Material supplied ->
*****
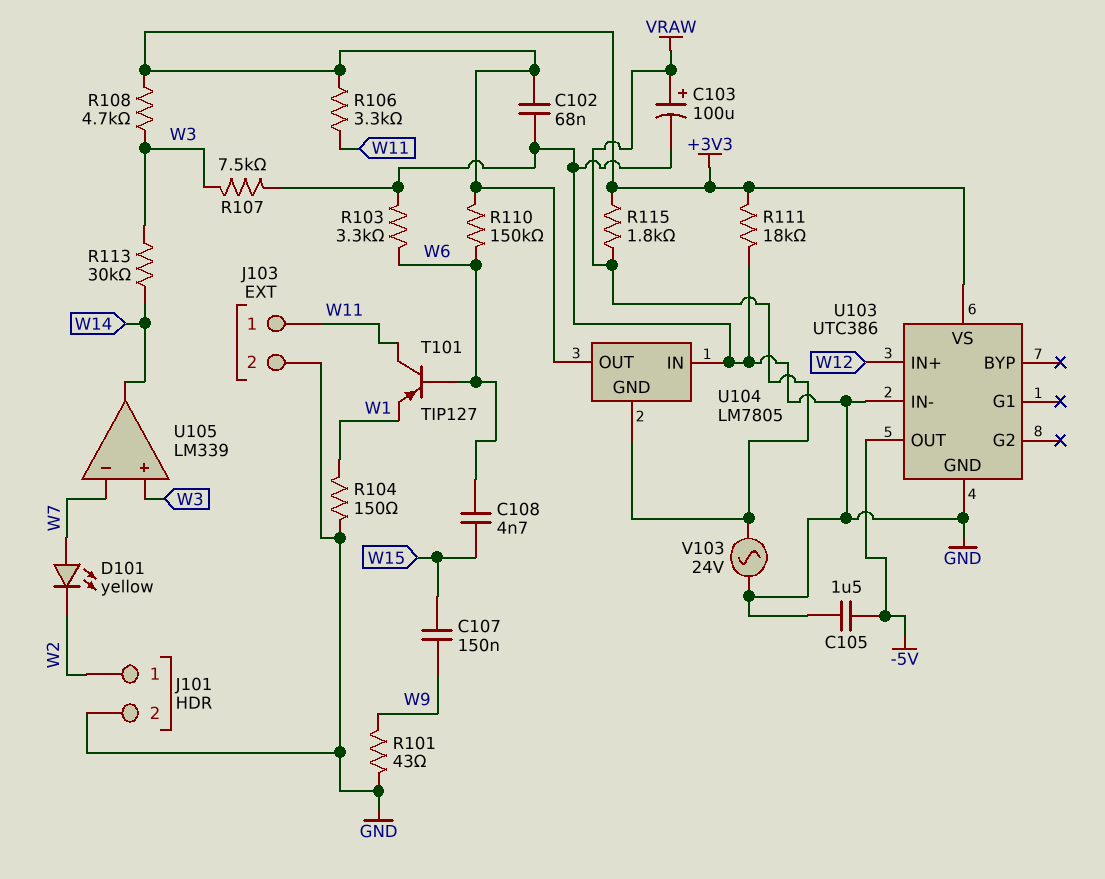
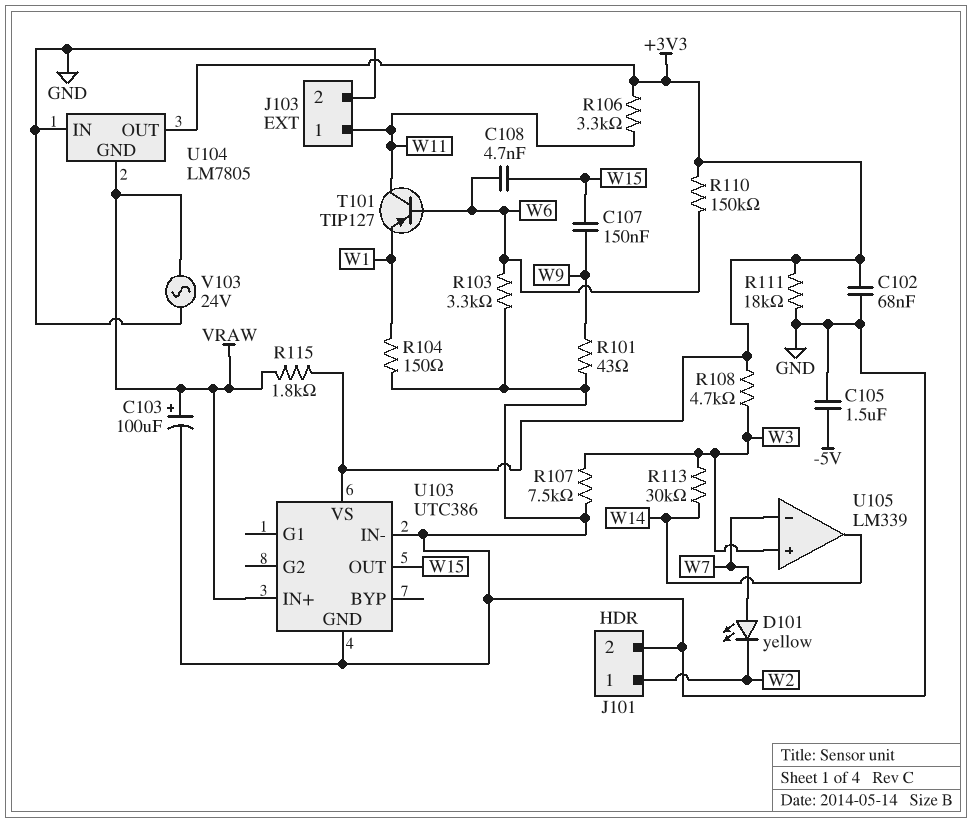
U103 pin IN+: W12 -> VRAW
U103 pin OUT: -5V -> W15

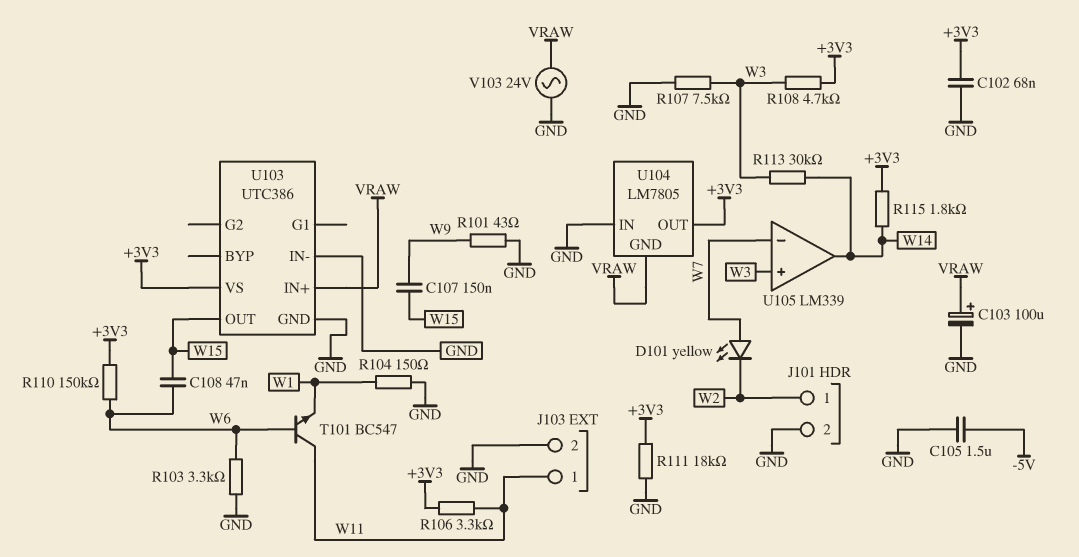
C108: 4.7nF (W6, W15) -> 47nF (W6, W15)
R115: 1.8k (+3V3, VRAW) -> 1.8k (+3V3, W14)
T101: PNP TIP127 (B W6, C W11, E W1) -> NPN BC547 (B W6, C W11, E W1)

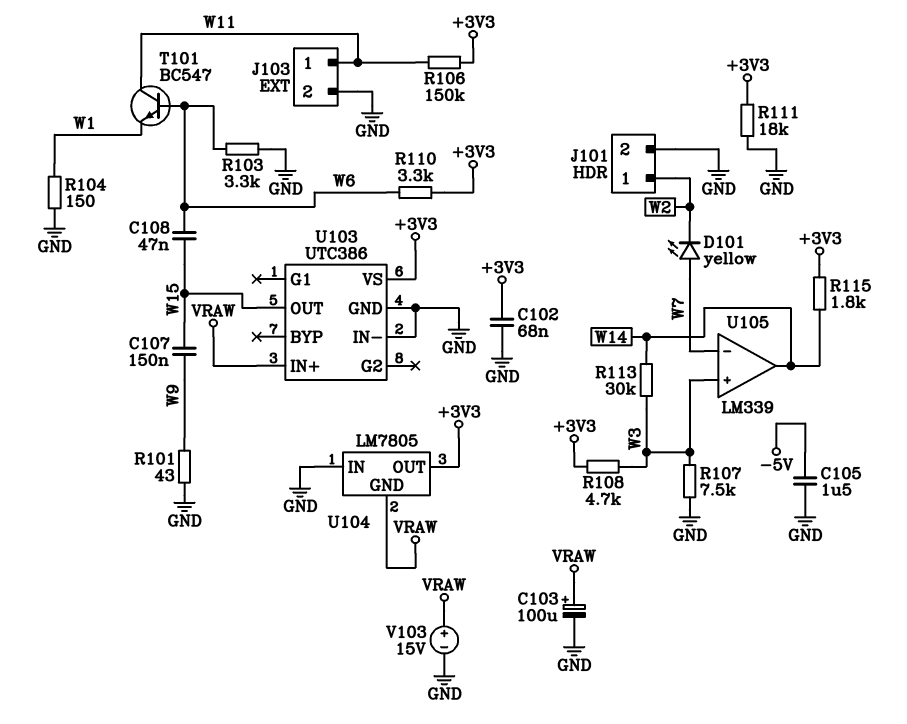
R106: 3.3k (+3V3, W11) -> 150k (+3V3, W11)
R110: 150k (+3V3, W6) -> 3.3k (+3V3, W6)
V103: AC 24V (GND, VRAW) -> 15V (plus VRAW, minus GND)

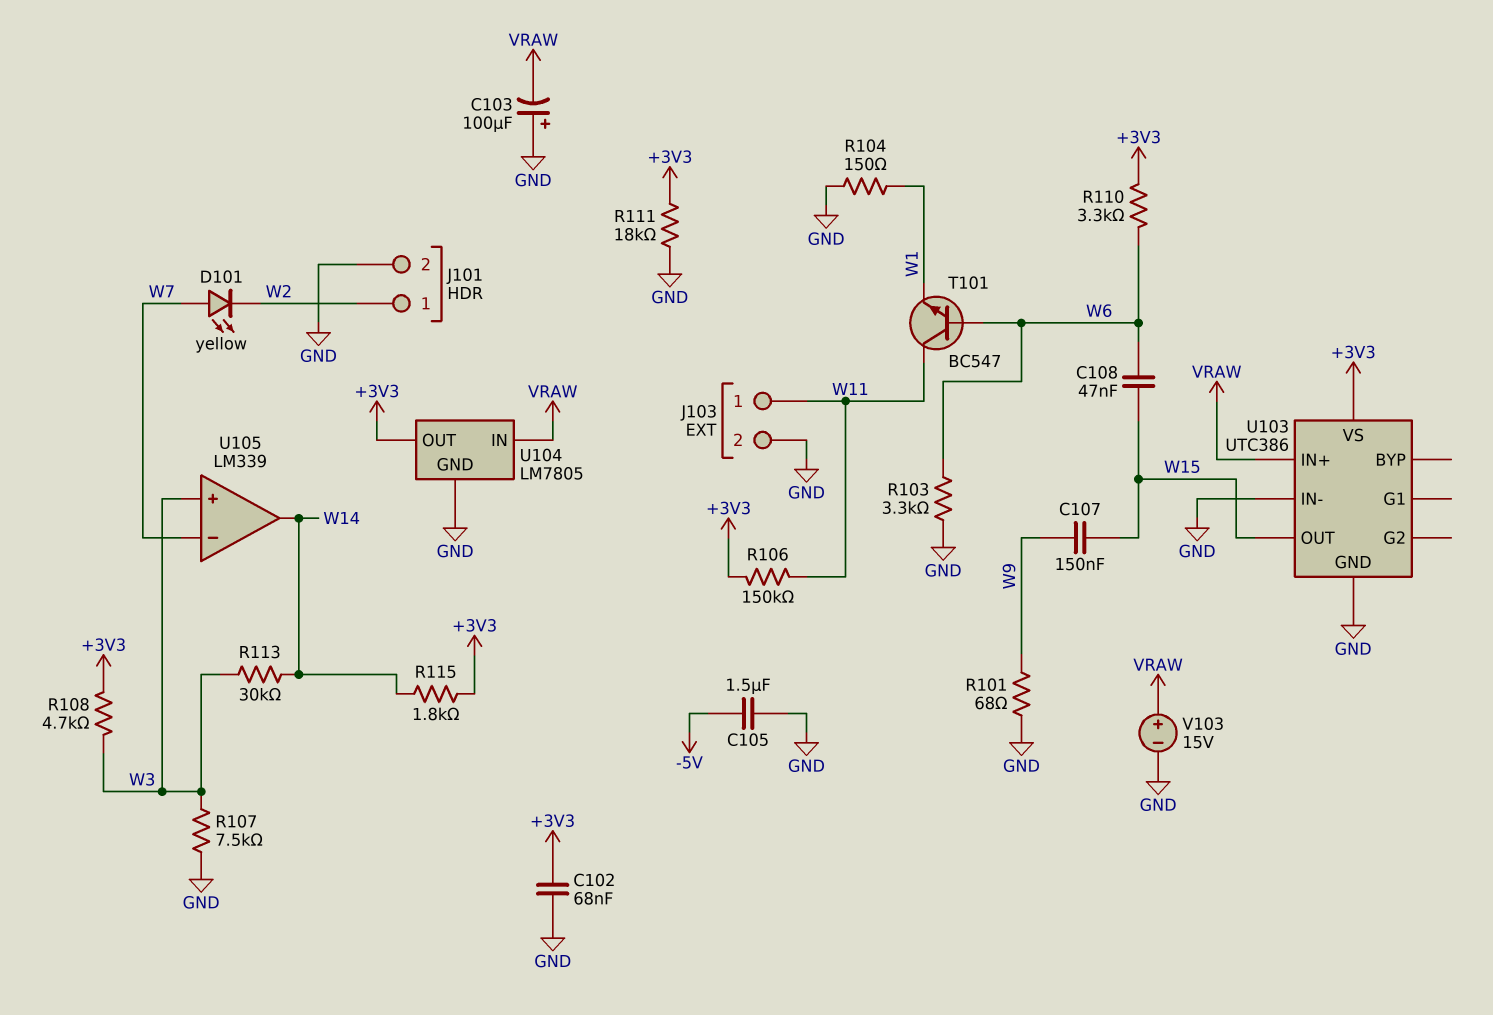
C103: 100uF (plus VRAW, minus GND) -> 100uF (plus GND, minus VRAW)
R101: 43 (GND, W9) -> 68 (GND, W9)
U104 pin GND: VRAW -> GND
U104 pin IN: GND -> VRAW

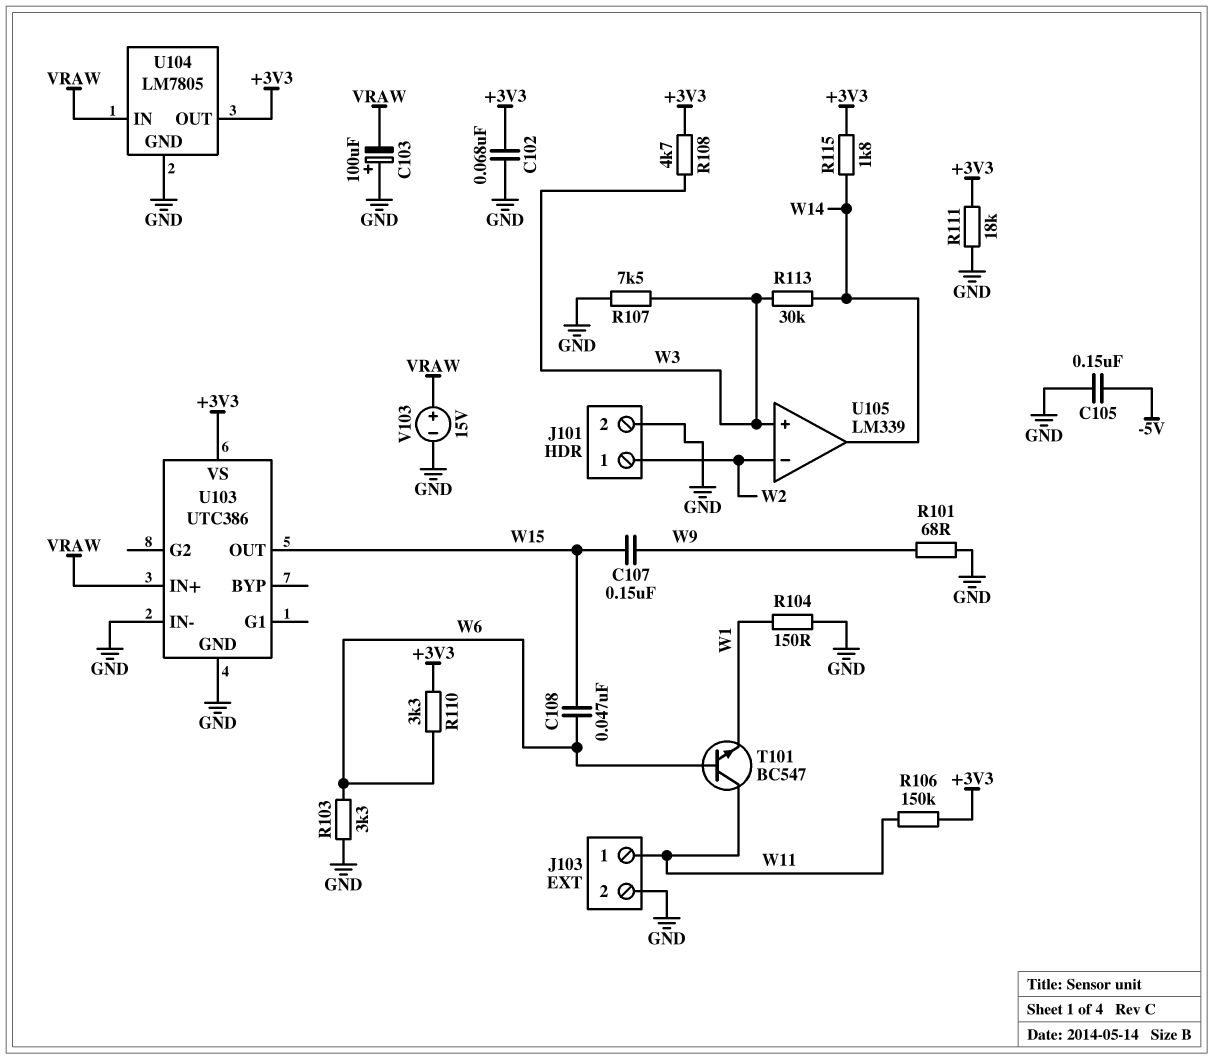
C105: 1.5uF (-5V, GND) -> 150nF (-5V, GND)
D101: LED yellow (A W7, K W2) -> none
U105 pin in-: W7 -> W2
*****
Exercise description -> Return exactly the lines from the one containing "C105: 1.5uF (-5V, GND) -> 150nF (-5V, GND)" to the last line of the data, and nothing more.

Result ->
C105: 1.5uF (-5V, GND) -> 150nF (-5V, GND)
D101: LED yellow (A W7, K W2) -> none
U105 pin in-: W7 -> W2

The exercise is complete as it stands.